## The problem
Pictures aside, each entry has to be returned exactly as it stands.

## Information provided
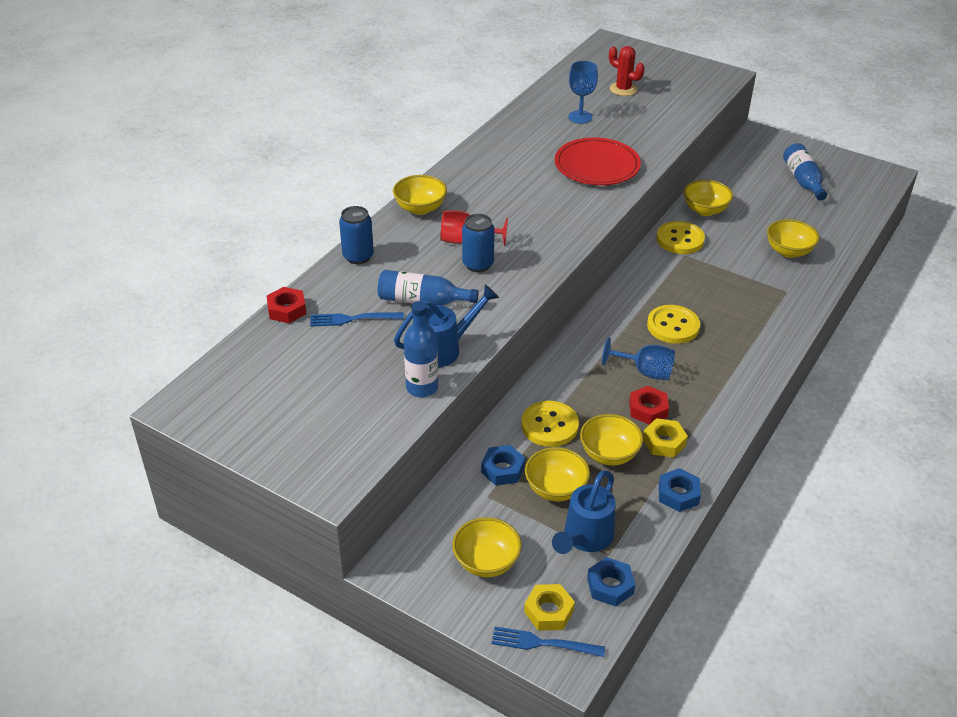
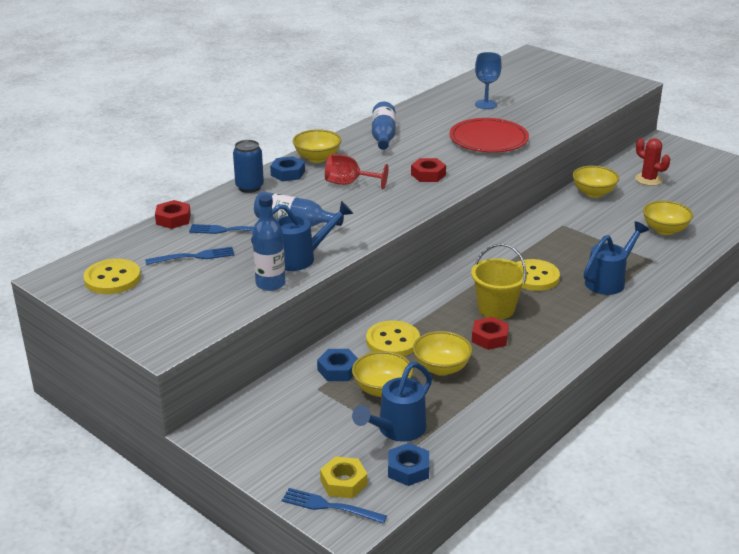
camera: 10 degrees right, 10 degrees down
(326, 359) = (194, 256): none -> blue fork
(478, 264) = (354, 201): blue can -> none
(486, 562) = (298, 438): yellow bowl -> none
(546, 220) = (428, 175): none -> red nut
(623, 89) = (533, 87): red cactus -> red cactus (648, 179)
(645, 372) = (496, 309): blue goblet -> yellow bucket
(664, 442) = (496, 364): yellow nut -> none
(678, 494) = (497, 405): blue nut -> blue nut (287, 173)
(680, 239) = (562, 213): yellow button -> yellow button (112, 279)
(749, 323) = (609, 281): none -> blue watering can
(803, 180) = (695, 178): blue bottle -> blue bottle (383, 136)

## Problem solution
camera: 10 degrees right, 10 degrees down
(326, 359) = (194, 256): none -> blue fork
(478, 264) = (354, 201): blue can -> none
(486, 562) = (298, 438): yellow bowl -> none
(546, 220) = (428, 175): none -> red nut
(623, 89) = (533, 87): red cactus -> red cactus (648, 179)
(645, 372) = (496, 309): blue goblet -> yellow bucket
(664, 442) = (496, 364): yellow nut -> none
(678, 494) = (497, 405): blue nut -> blue nut (287, 173)
(680, 239) = (562, 213): yellow button -> yellow button (112, 279)
(749, 323) = (609, 281): none -> blue watering can
(803, 180) = (695, 178): blue bottle -> blue bottle (383, 136)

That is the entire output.